↓

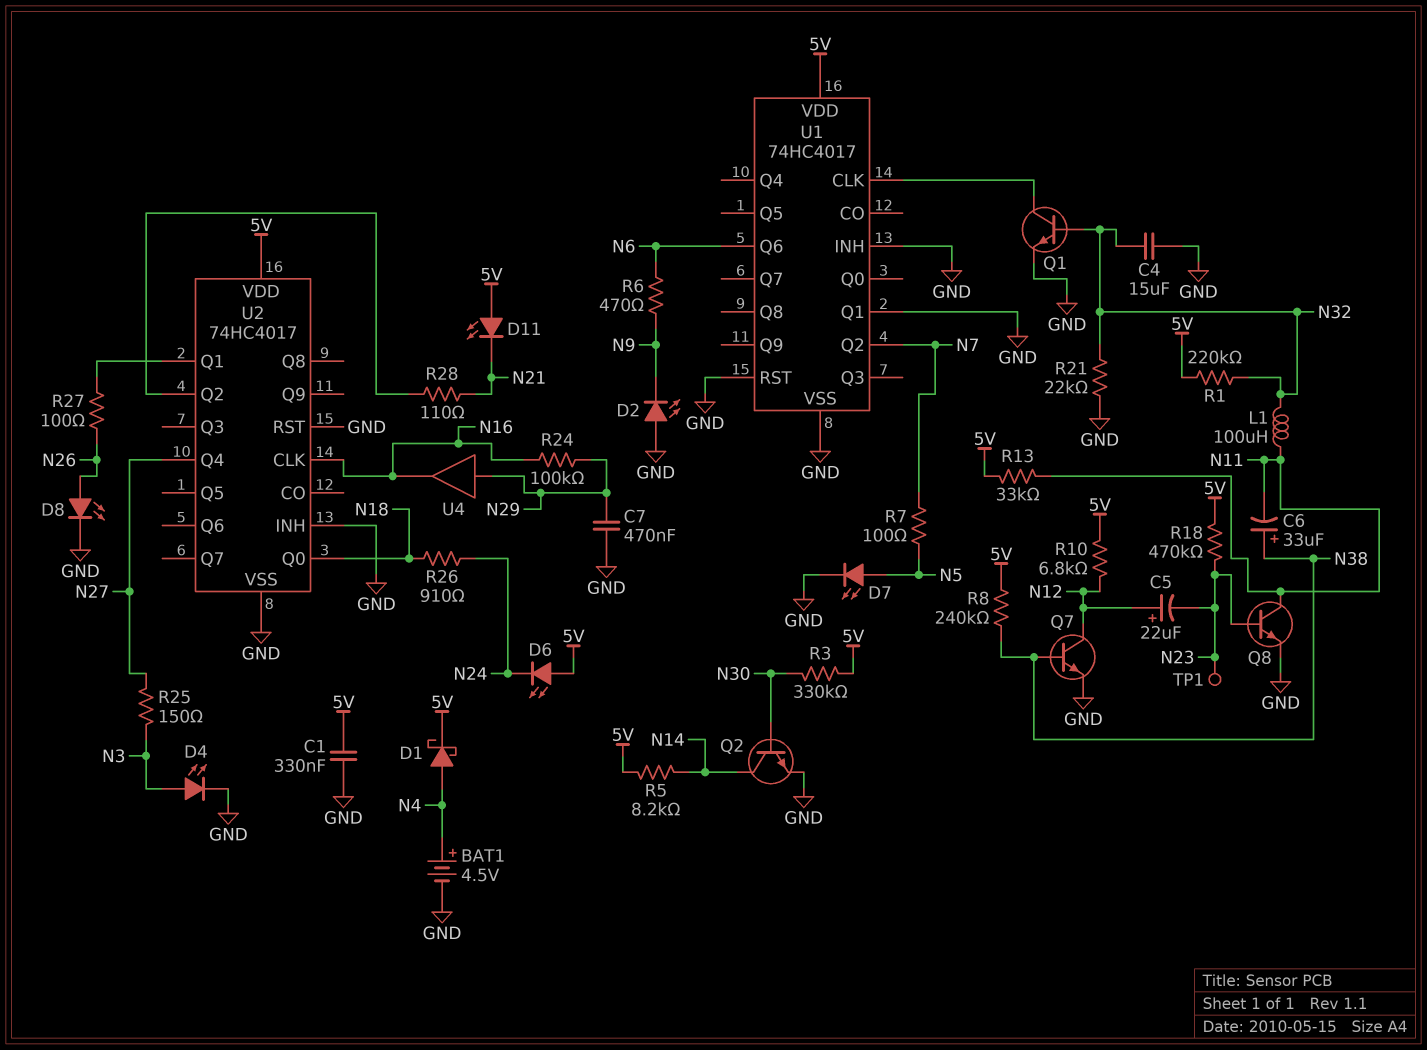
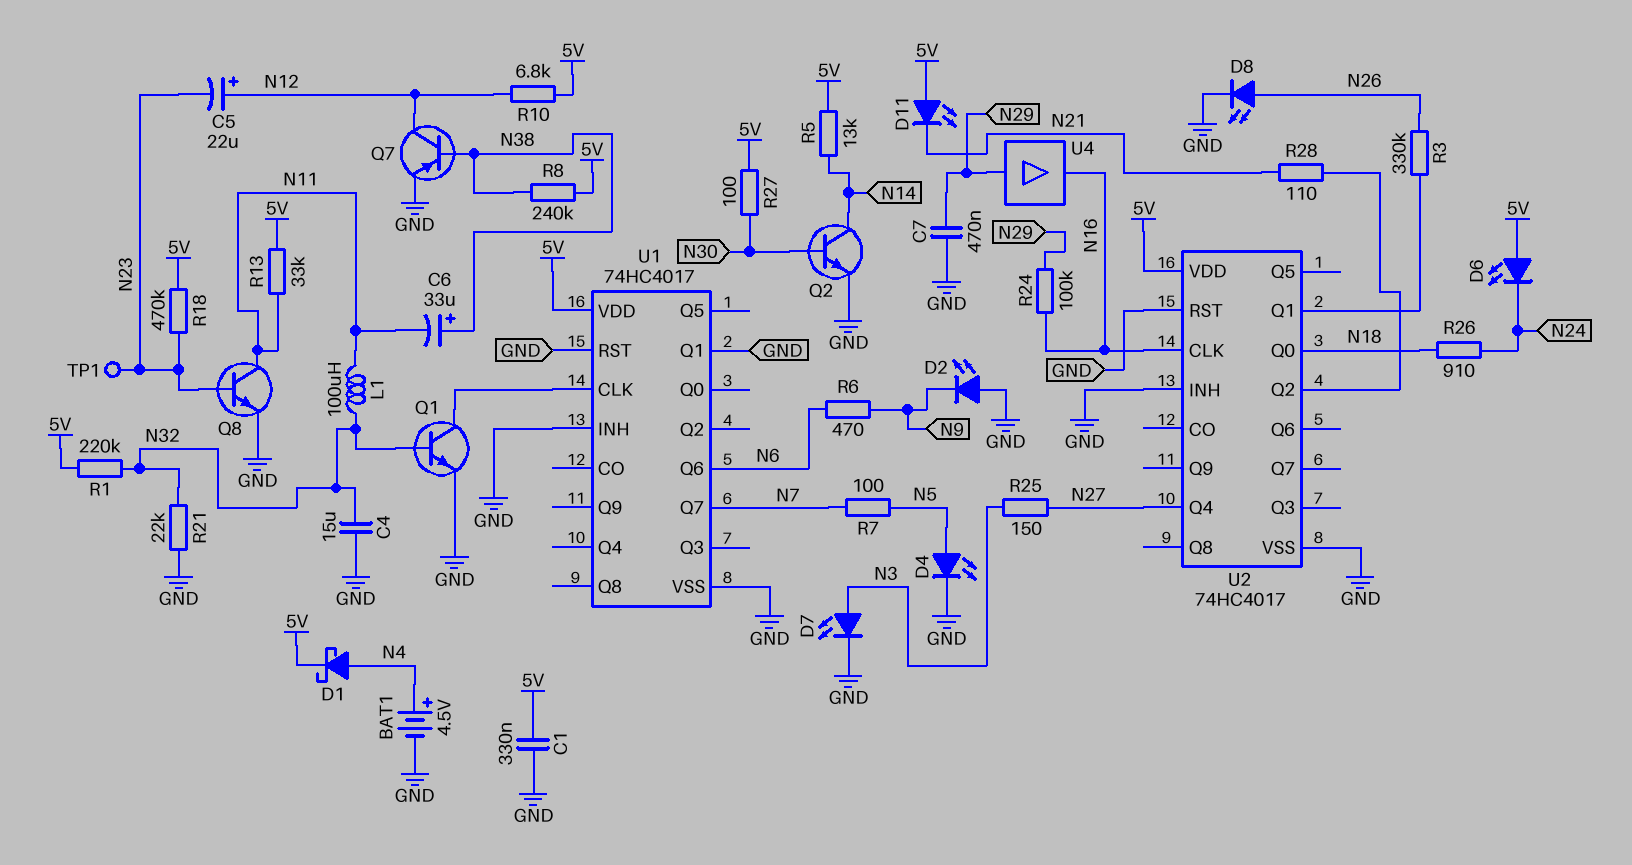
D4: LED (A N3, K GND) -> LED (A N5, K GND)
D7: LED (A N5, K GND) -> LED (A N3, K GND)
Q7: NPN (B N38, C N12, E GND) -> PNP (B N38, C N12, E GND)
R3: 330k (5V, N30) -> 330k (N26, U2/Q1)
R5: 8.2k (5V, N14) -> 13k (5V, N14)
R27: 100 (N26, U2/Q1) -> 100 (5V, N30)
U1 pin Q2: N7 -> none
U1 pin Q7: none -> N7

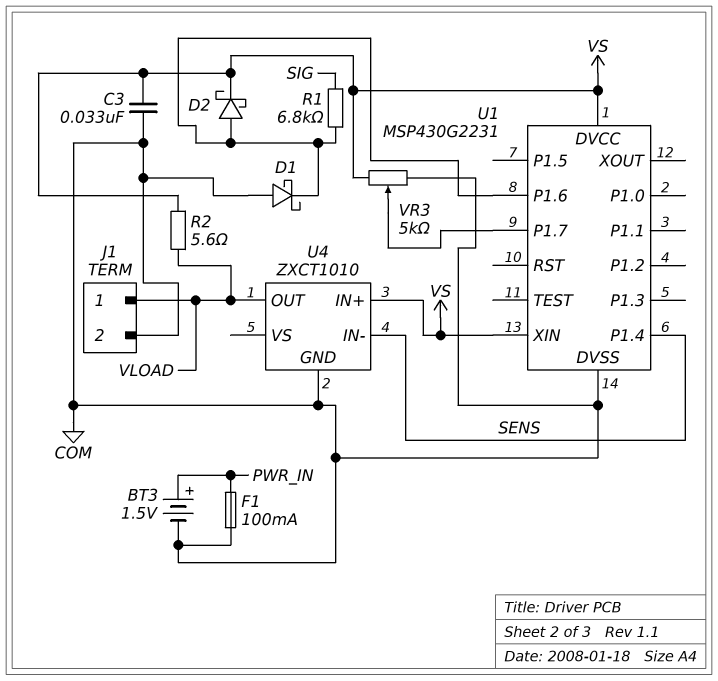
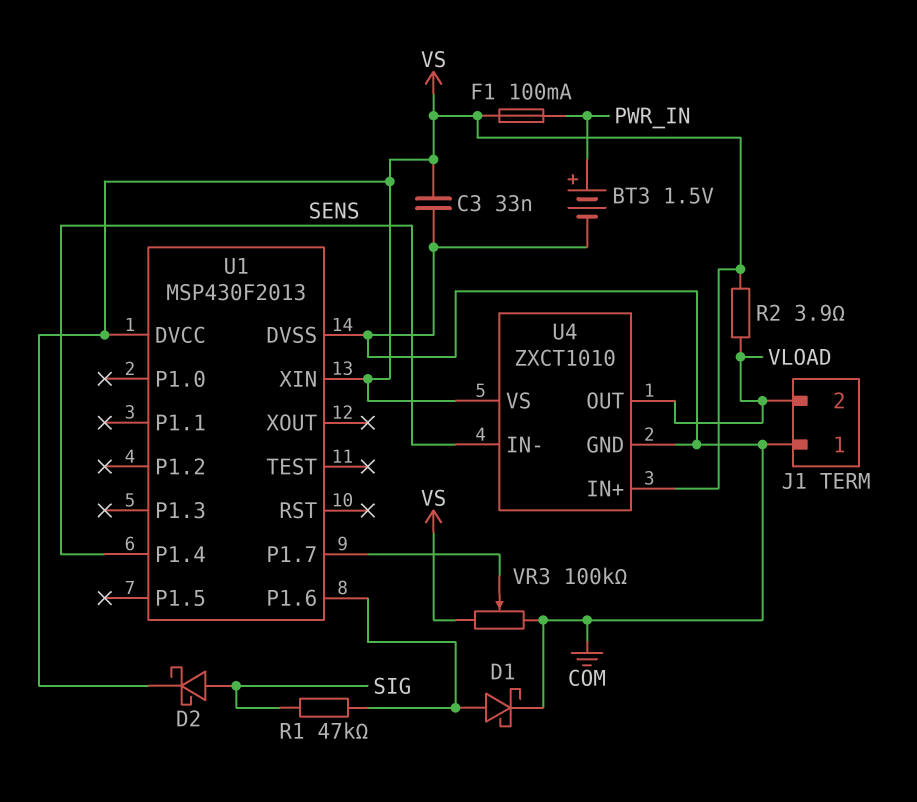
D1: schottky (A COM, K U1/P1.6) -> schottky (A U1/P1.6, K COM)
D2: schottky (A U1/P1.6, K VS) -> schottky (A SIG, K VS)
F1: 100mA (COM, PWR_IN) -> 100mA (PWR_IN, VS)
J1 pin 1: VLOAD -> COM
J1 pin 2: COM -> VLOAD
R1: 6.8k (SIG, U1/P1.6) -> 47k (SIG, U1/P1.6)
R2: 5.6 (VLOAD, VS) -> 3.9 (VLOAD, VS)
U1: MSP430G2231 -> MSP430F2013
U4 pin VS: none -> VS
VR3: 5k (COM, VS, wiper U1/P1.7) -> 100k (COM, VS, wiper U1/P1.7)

↑
↓

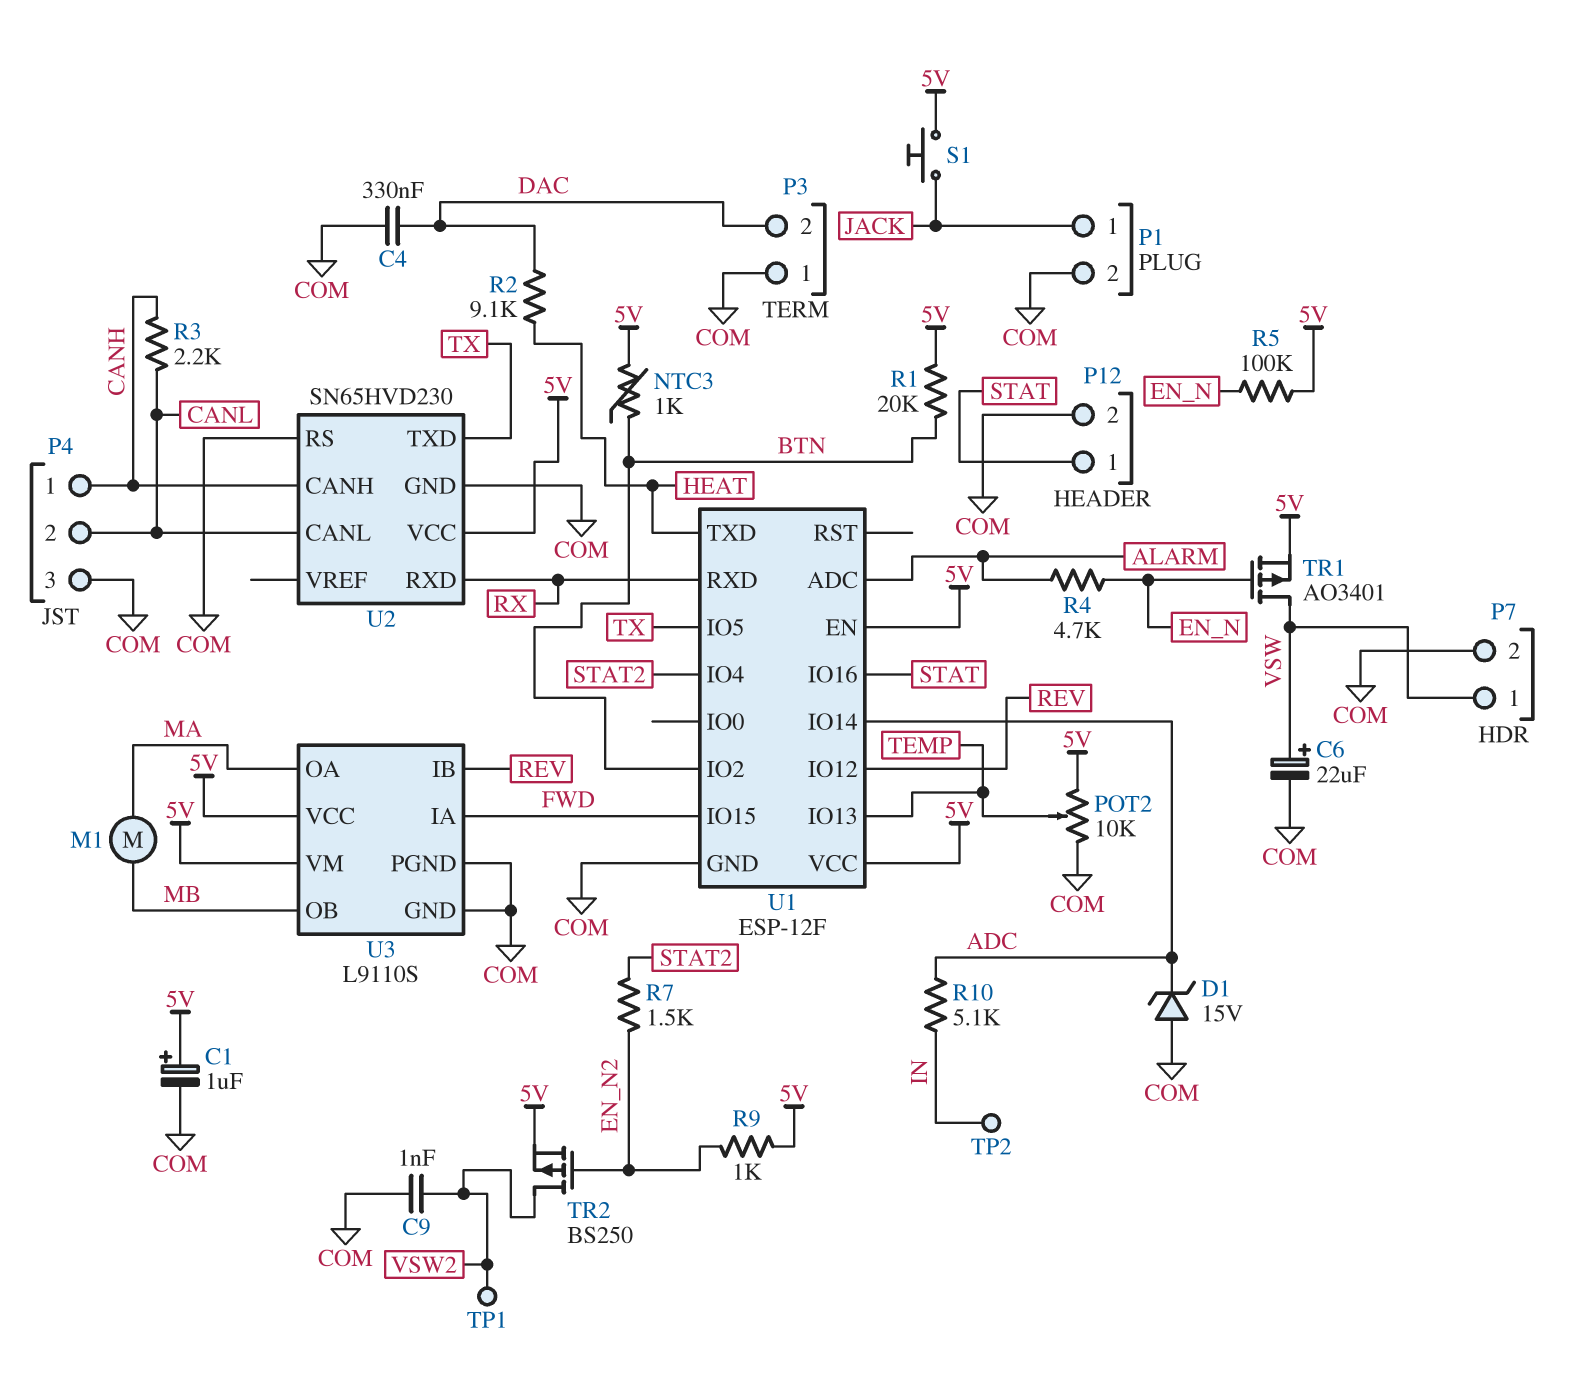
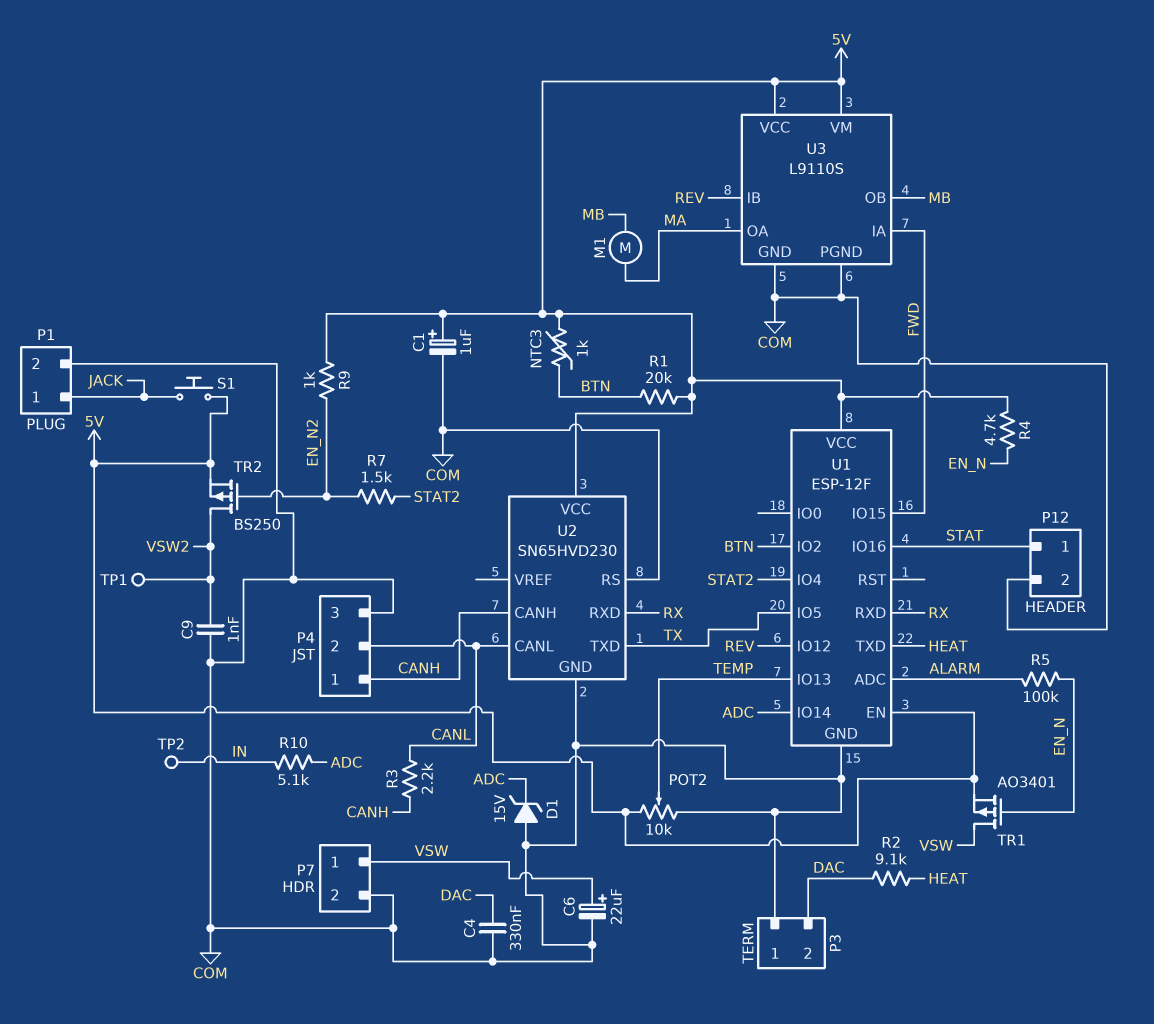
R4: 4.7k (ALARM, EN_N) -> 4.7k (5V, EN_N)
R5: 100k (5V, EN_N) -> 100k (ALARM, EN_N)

↑

**Task objective**
Using the data above, count the lines that include "ALARM" and write the number alone.

**Answer box**
2